- Opening Delimiter -
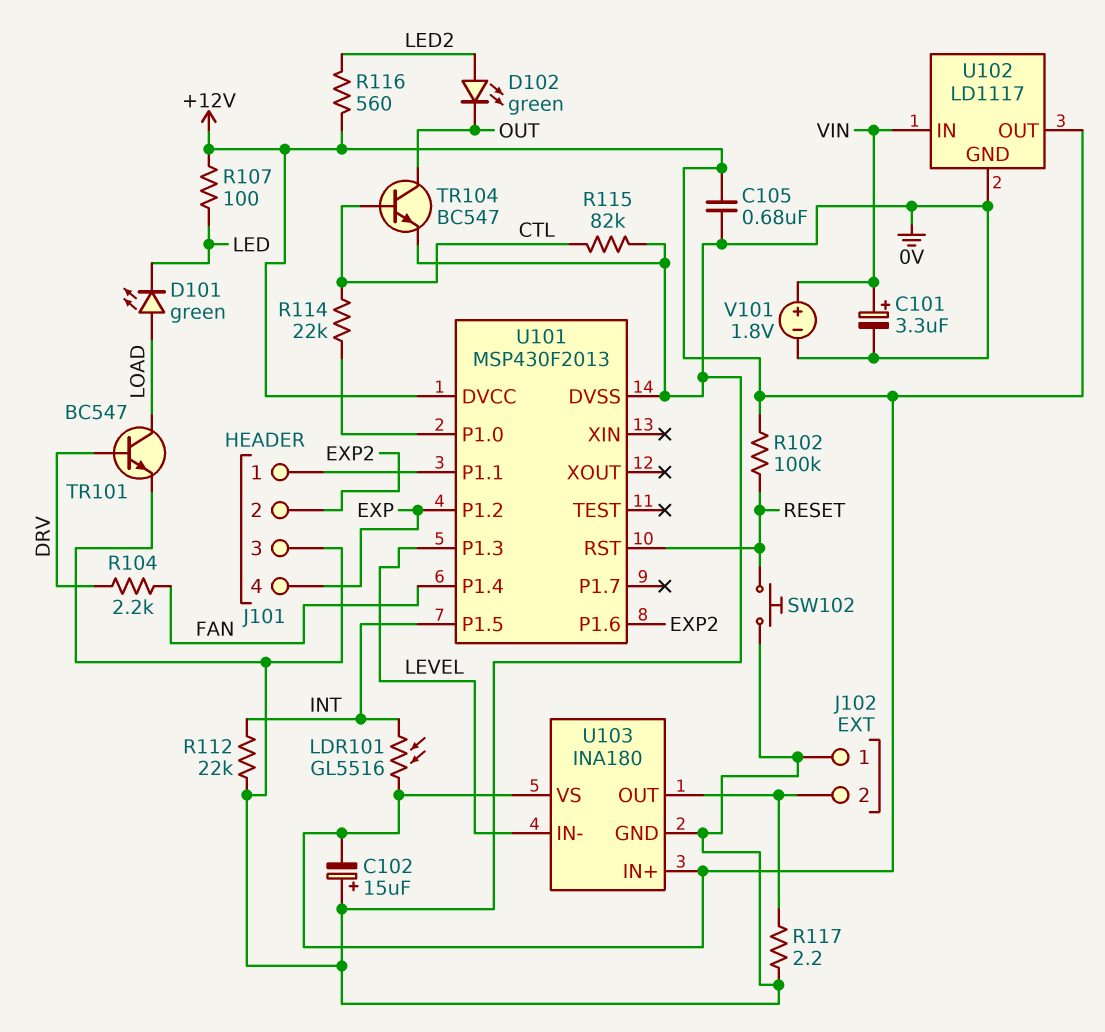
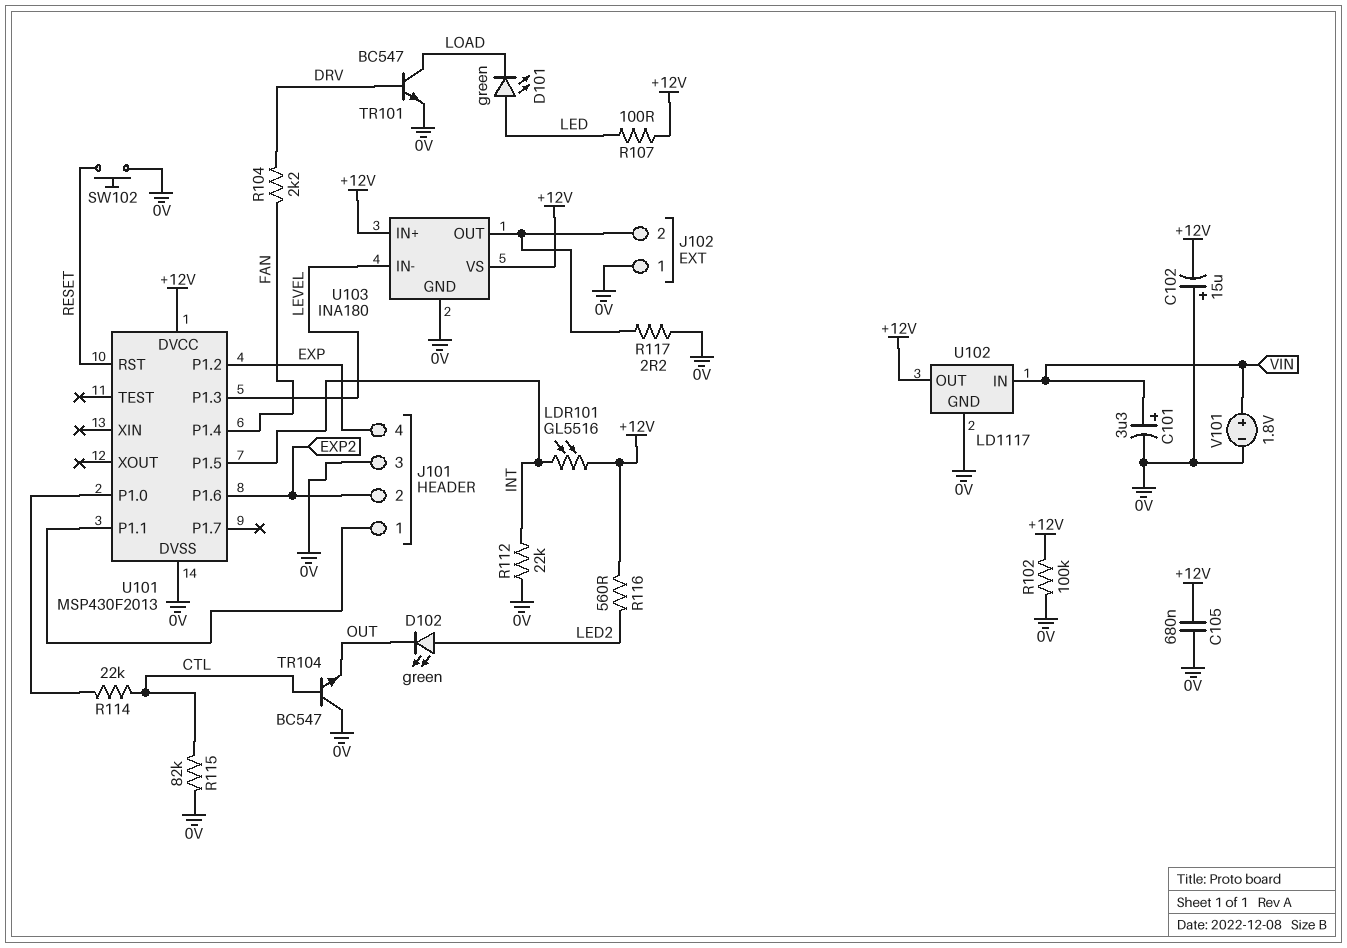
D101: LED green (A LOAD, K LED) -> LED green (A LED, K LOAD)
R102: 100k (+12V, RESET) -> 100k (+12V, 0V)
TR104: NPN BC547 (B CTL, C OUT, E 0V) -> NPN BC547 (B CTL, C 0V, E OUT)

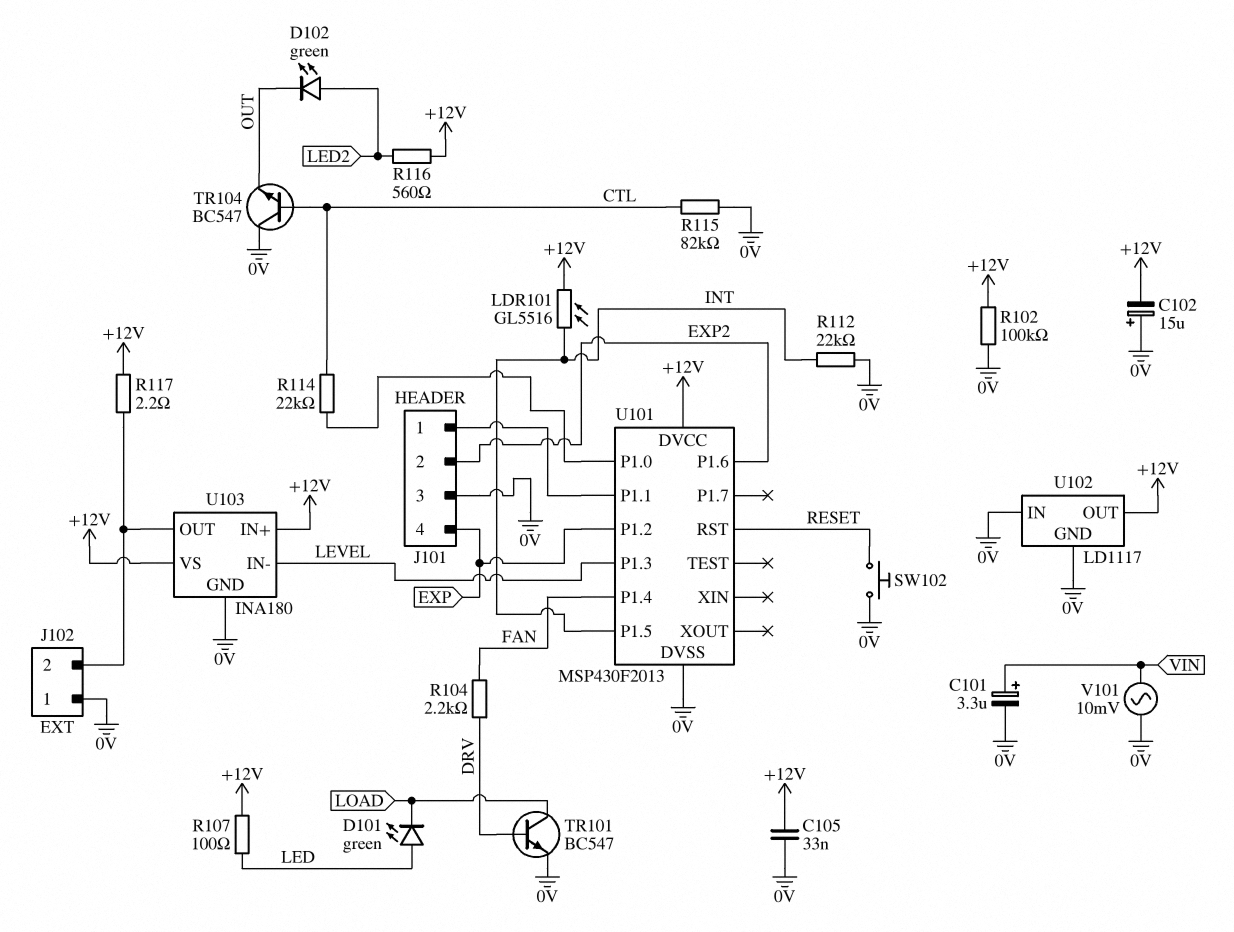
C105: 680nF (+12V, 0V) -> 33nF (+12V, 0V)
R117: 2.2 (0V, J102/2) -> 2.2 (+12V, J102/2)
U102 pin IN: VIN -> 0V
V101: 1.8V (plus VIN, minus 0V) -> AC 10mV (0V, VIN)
- Closing Delimiter -
### [Your goal]
The answer should consist only of the lines from the line containing "R117: 2.2 (0V, J102/2) -> 2.2 (+12V, J102/2)" through the final line of the listing above, reproduced exactly.

### [Answer for this exercise]
R117: 2.2 (0V, J102/2) -> 2.2 (+12V, J102/2)
U102 pin IN: VIN -> 0V
V101: 1.8V (plus VIN, minus 0V) -> AC 10mV (0V, VIN)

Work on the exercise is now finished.